* YOUR INSTRUCTIONS
Drop the images; return everything else in the listing below exactly.

[EXCERPTED DATA — start]

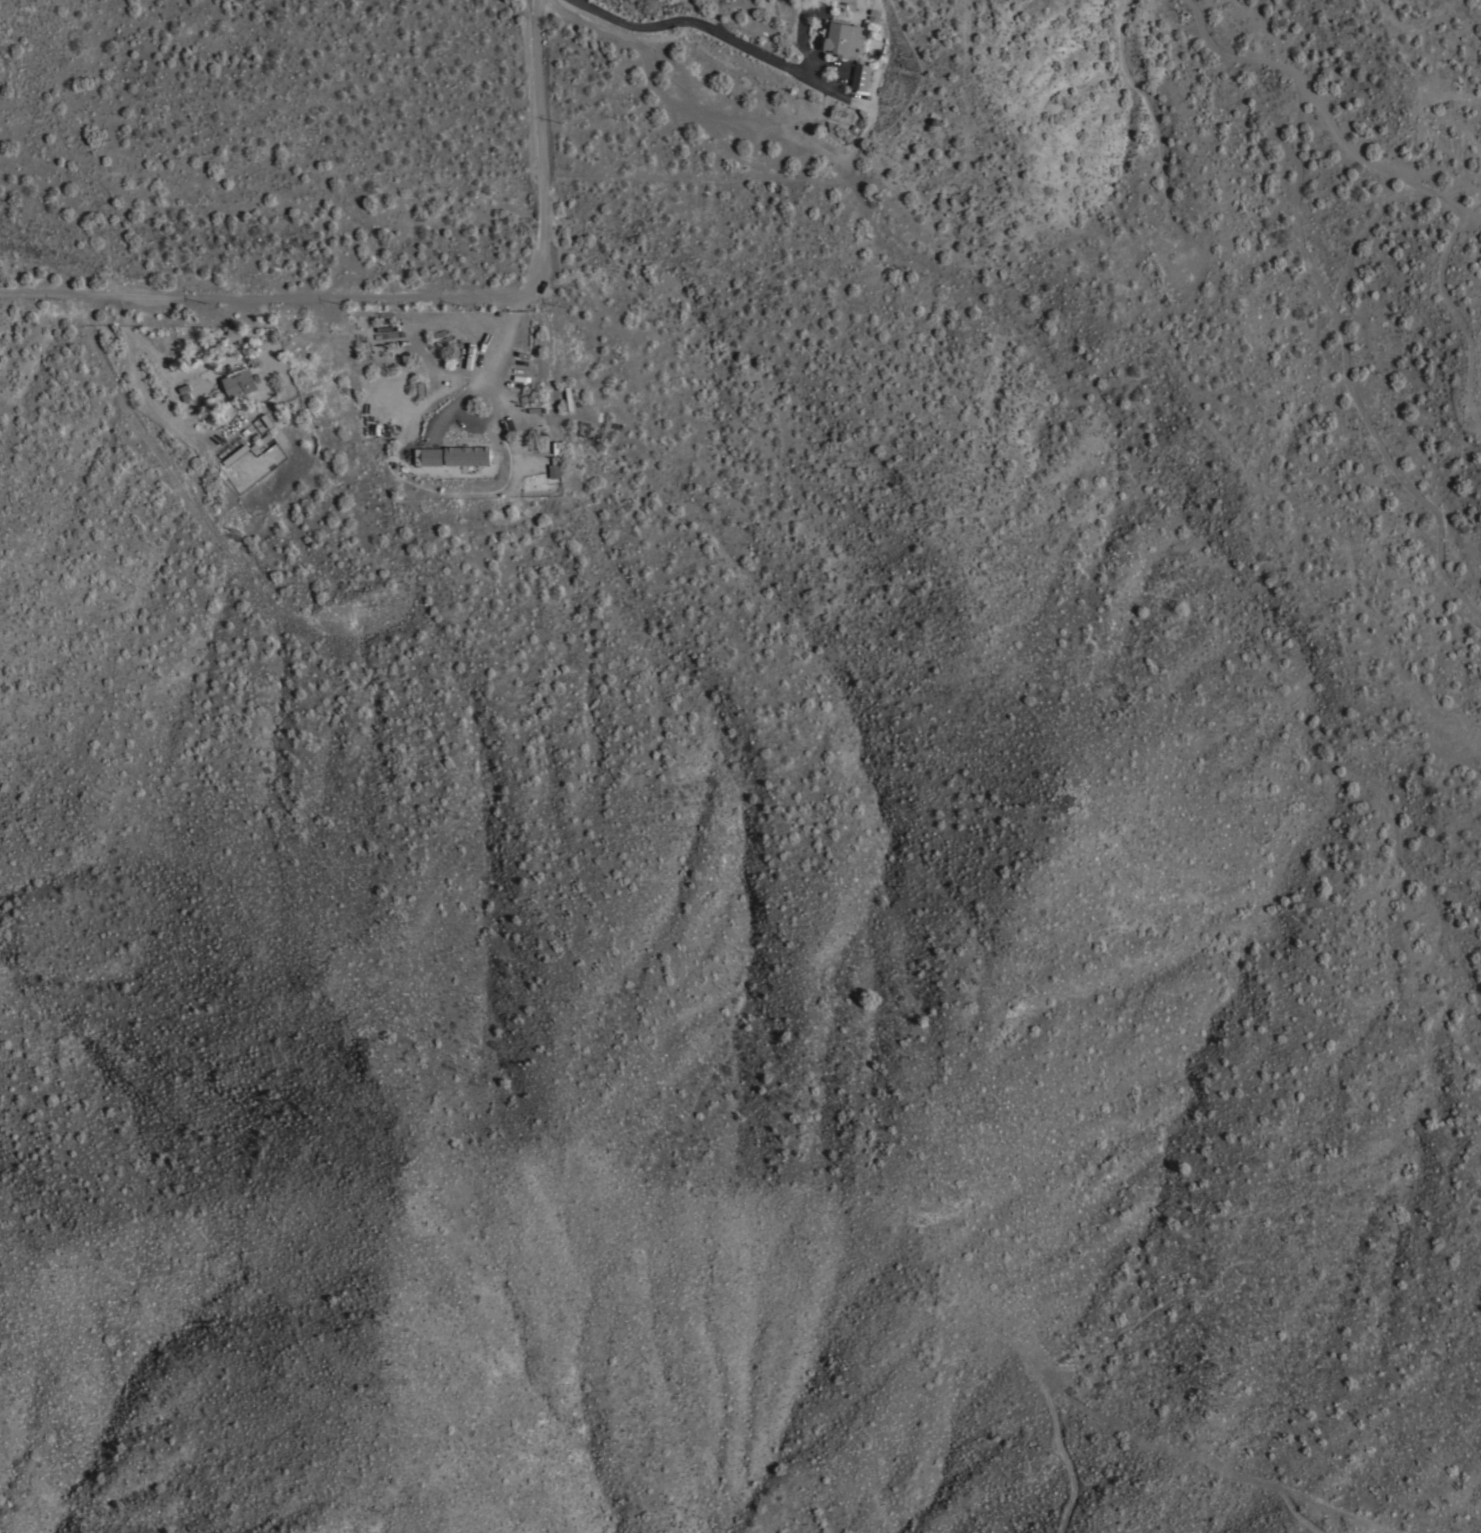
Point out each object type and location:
road: (695, 26)
building: (847, 47)
road: (415, 293)
building: (239, 382)
building: (236, 454)
building: (466, 454)
building: (431, 455)
building: (554, 466)

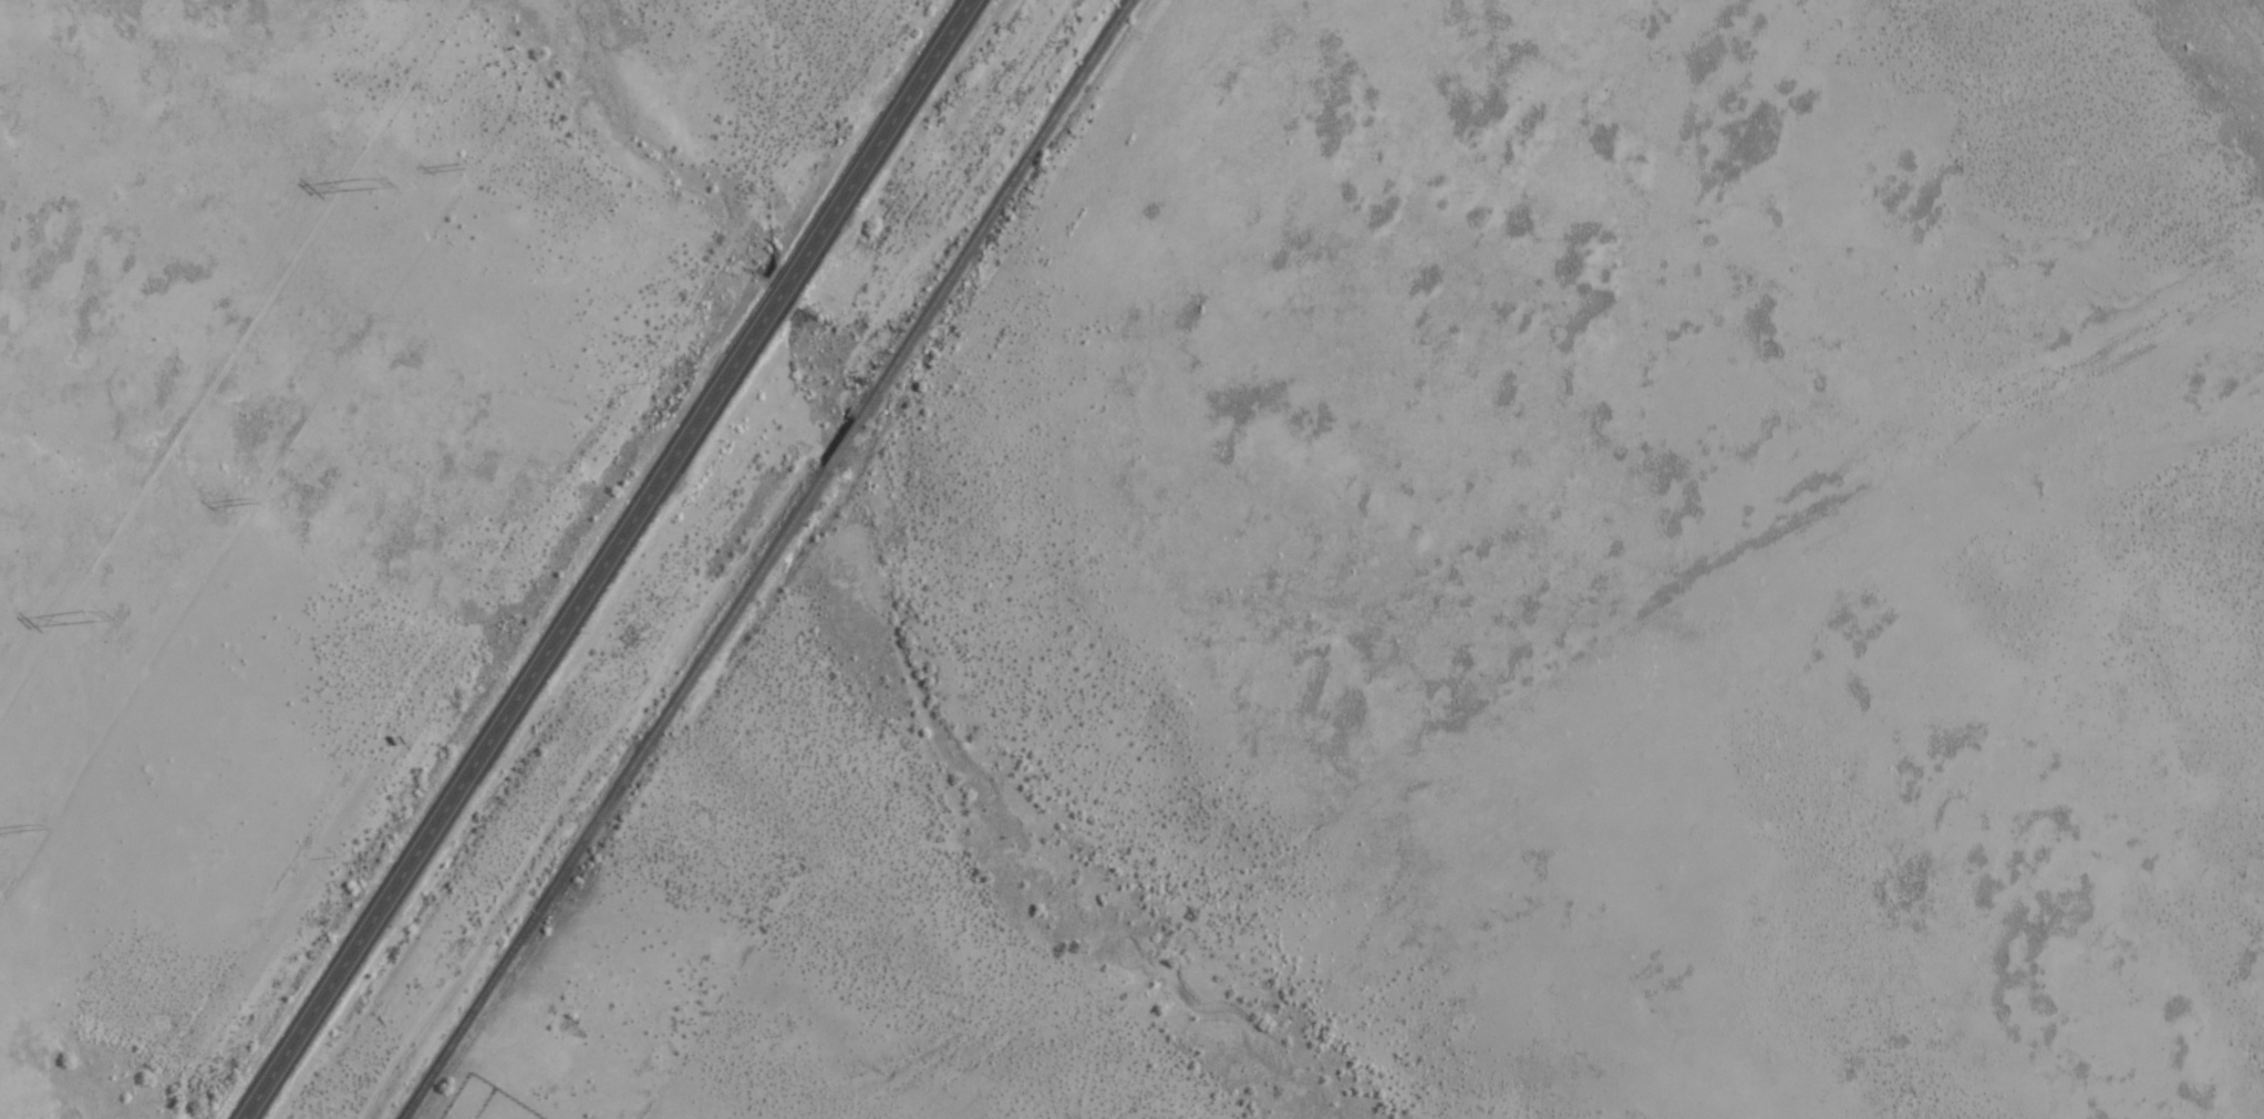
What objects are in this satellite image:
power tower: (363, 175)
railway: (760, 557)
road: (606, 559)
power tower: (78, 608)
road: (1276, 802)

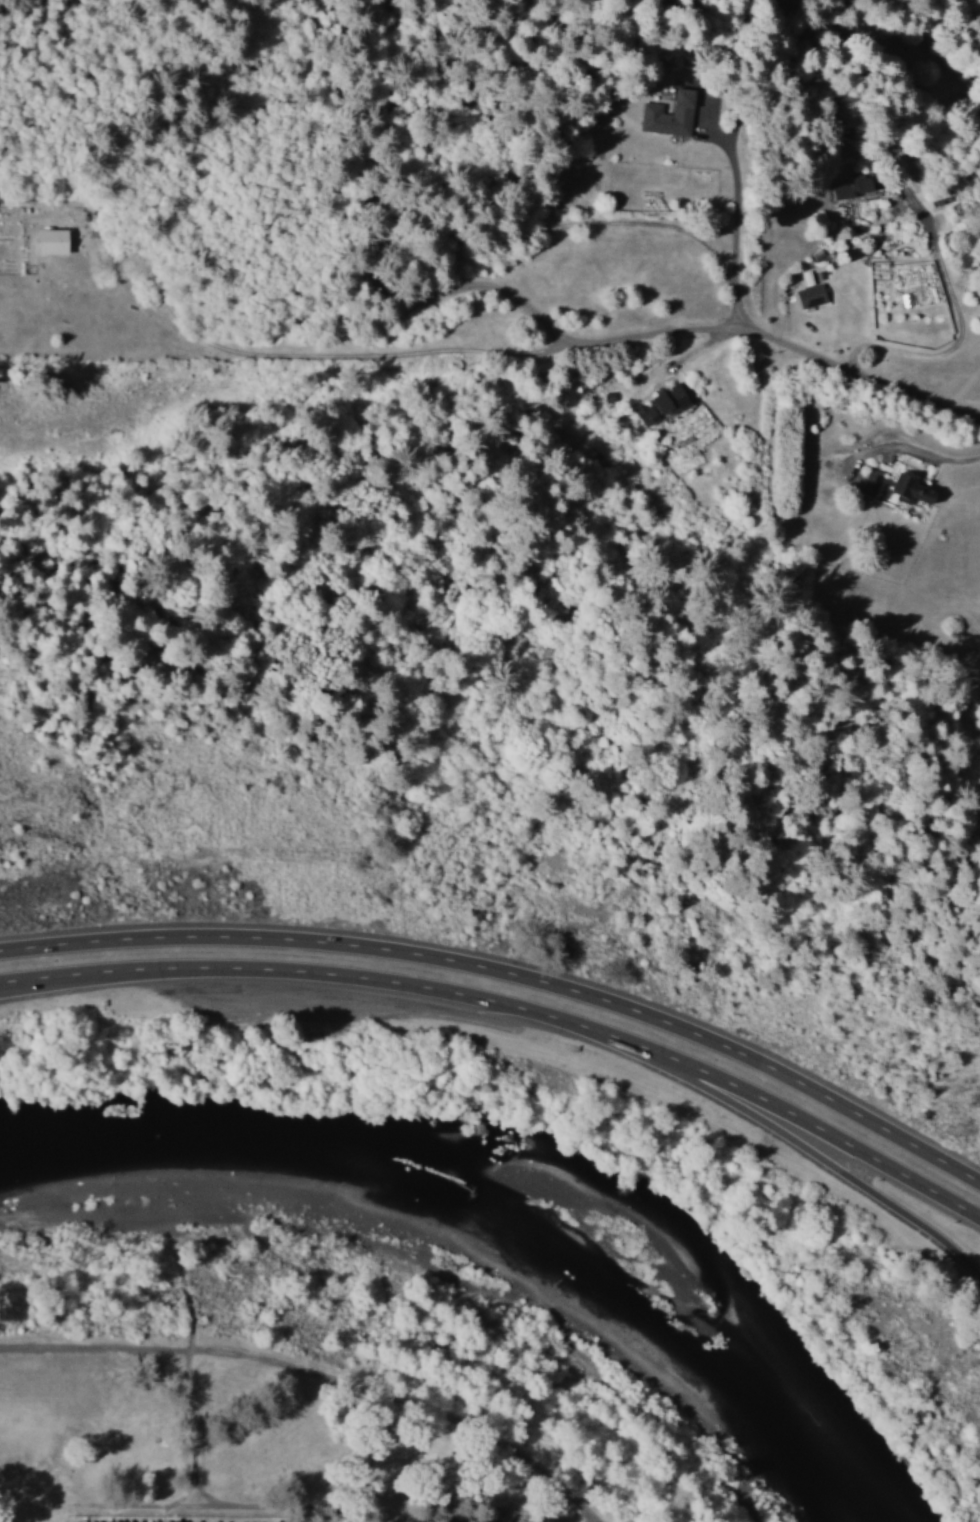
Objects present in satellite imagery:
building: (668, 114)
building: (852, 188)
building: (52, 241)
building: (806, 278)
building: (810, 295)
road: (776, 336)
building: (661, 404)
building: (898, 488)
road: (511, 972)
road: (71, 979)
road: (512, 1009)
river: (541, 1149)
road: (806, 1157)

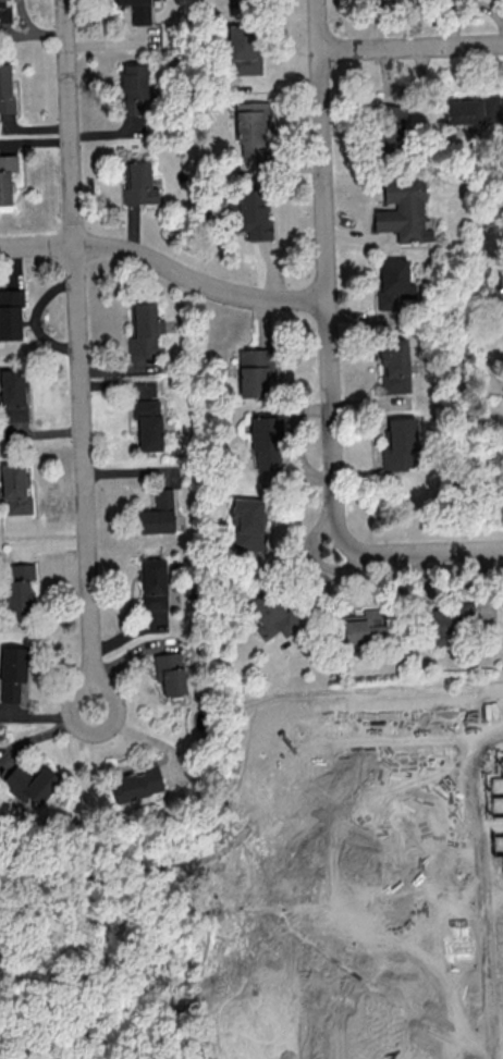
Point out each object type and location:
building: (138, 10)
building: (5, 11)
road: (411, 46)
building: (243, 48)
building: (133, 81)
building: (6, 88)
building: (473, 110)
building: (391, 113)
building: (252, 130)
building: (6, 176)
building: (140, 184)
building: (404, 211)
building: (253, 214)
road: (165, 265)
building: (393, 283)
building: (500, 298)
building: (10, 314)
road: (331, 351)
road: (79, 354)
building: (394, 366)
building: (255, 372)
building: (12, 395)
building: (148, 423)
building: (266, 441)
building: (400, 444)
building: (15, 488)
building: (158, 513)
building: (247, 523)
road: (325, 563)
building: (153, 583)
building: (20, 587)
building: (269, 614)
building: (447, 621)
building: (365, 626)
building: (169, 671)
building: (12, 674)
building: (138, 782)
building: (30, 783)

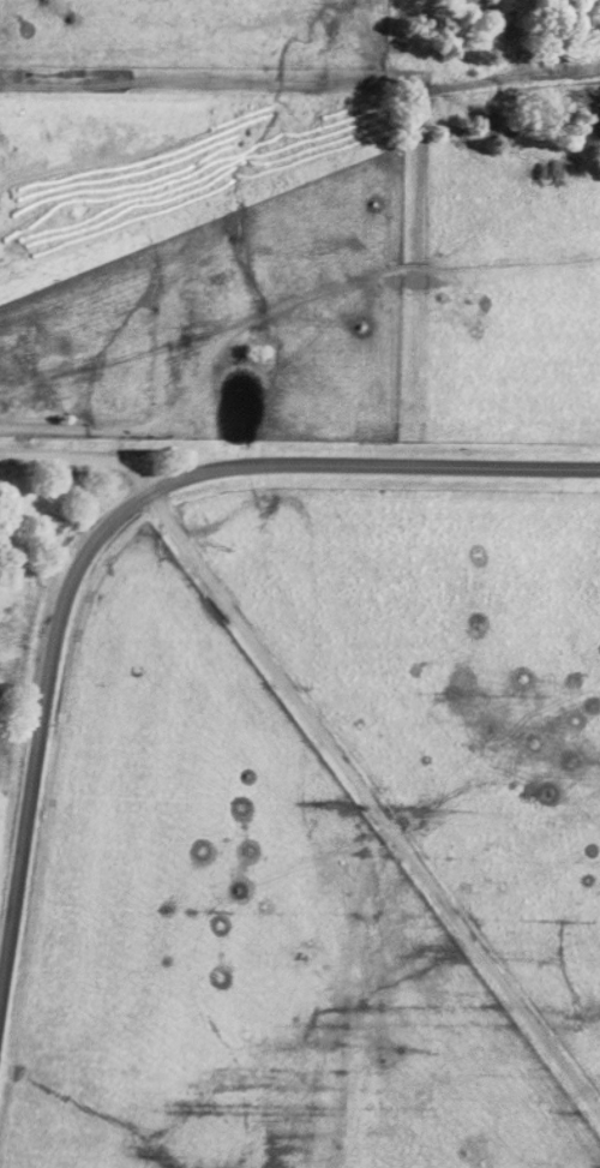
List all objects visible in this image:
road: (83, 454)
road: (106, 528)
crop: (300, 584)

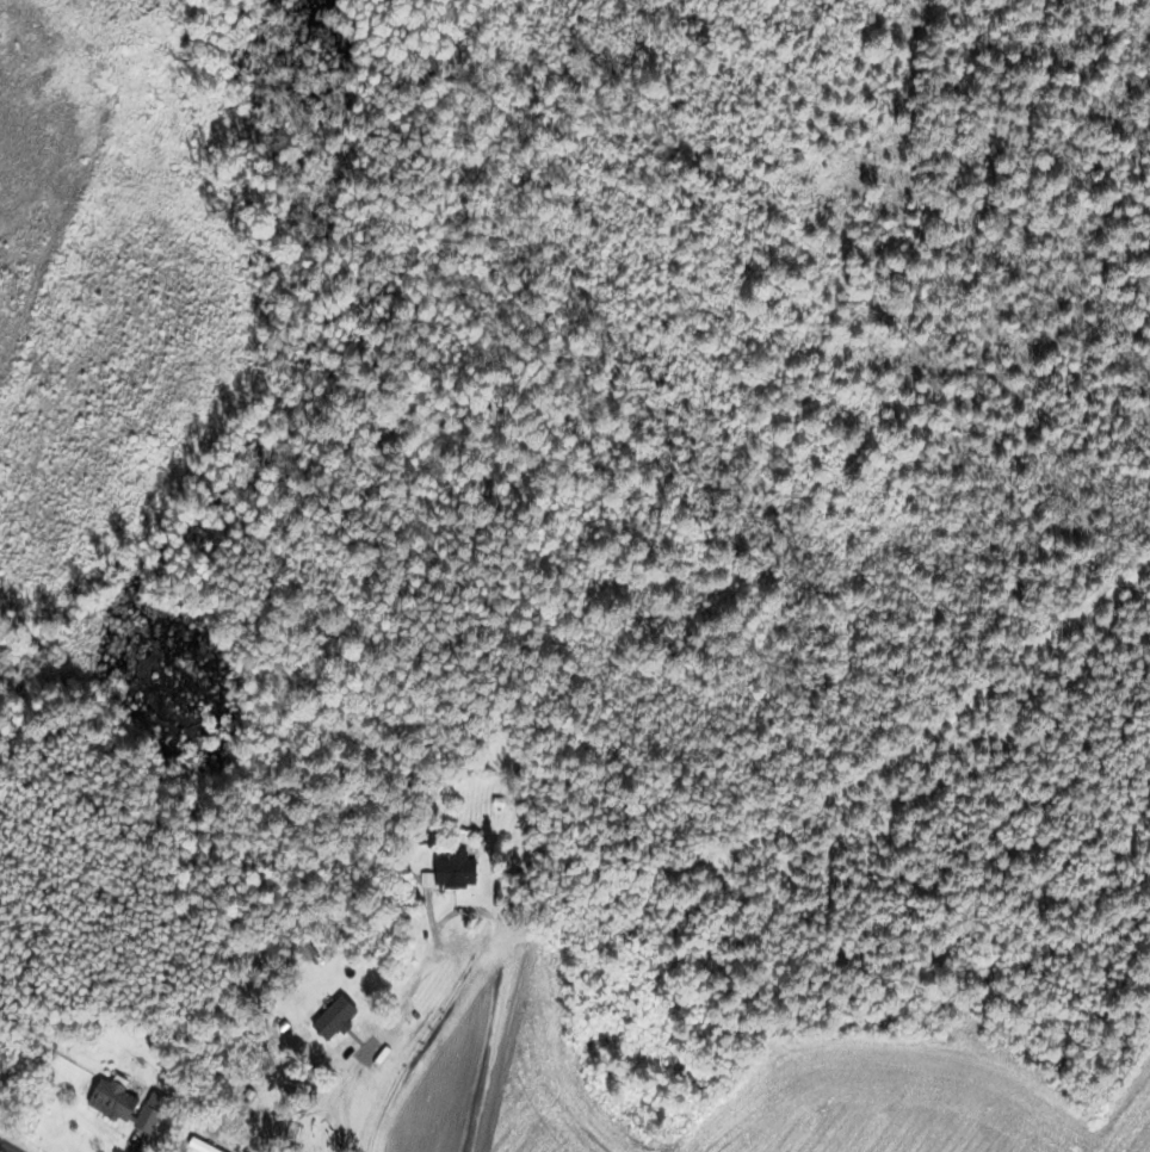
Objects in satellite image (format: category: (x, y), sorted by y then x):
building: (427, 834)
building: (447, 873)
road: (467, 906)
building: (329, 1020)
building: (108, 1102)
building: (146, 1115)
road: (7, 1147)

[EXCERPTED DATA — finish]

* ANSWER AREA
Point out each object type and location:
road: (695, 26)
building: (847, 47)
road: (415, 293)
building: (239, 382)
building: (236, 454)
building: (466, 454)
building: (431, 455)
building: (554, 466)

What objects are in this satellite image:
power tower: (363, 175)
railway: (760, 557)
road: (606, 559)
power tower: (78, 608)
road: (1276, 802)

Objects present in satellite imagery:
building: (668, 114)
building: (852, 188)
building: (52, 241)
building: (806, 278)
building: (810, 295)
road: (776, 336)
building: (661, 404)
building: (898, 488)
road: (511, 972)
road: (71, 979)
road: (512, 1009)
river: (541, 1149)
road: (806, 1157)

Point out each object type and location:
building: (138, 10)
building: (5, 11)
road: (411, 46)
building: (243, 48)
building: (133, 81)
building: (6, 88)
building: (473, 110)
building: (391, 113)
building: (252, 130)
building: (6, 176)
building: (140, 184)
building: (404, 211)
building: (253, 214)
road: (165, 265)
building: (393, 283)
building: (500, 298)
building: (10, 314)
road: (331, 351)
road: (79, 354)
building: (394, 366)
building: (255, 372)
building: (12, 395)
building: (148, 423)
building: (266, 441)
building: (400, 444)
building: (15, 488)
building: (158, 513)
building: (247, 523)
road: (325, 563)
building: (153, 583)
building: (20, 587)
building: (269, 614)
building: (447, 621)
building: (365, 626)
building: (169, 671)
building: (12, 674)
building: (138, 782)
building: (30, 783)

List all objects visible in this image:
road: (83, 454)
road: (106, 528)
crop: (300, 584)

Objects in satellite image (format: category: (x, y), sorted by y then x):
building: (427, 834)
building: (447, 873)
road: (467, 906)
building: (329, 1020)
building: (108, 1102)
building: (146, 1115)
road: (7, 1147)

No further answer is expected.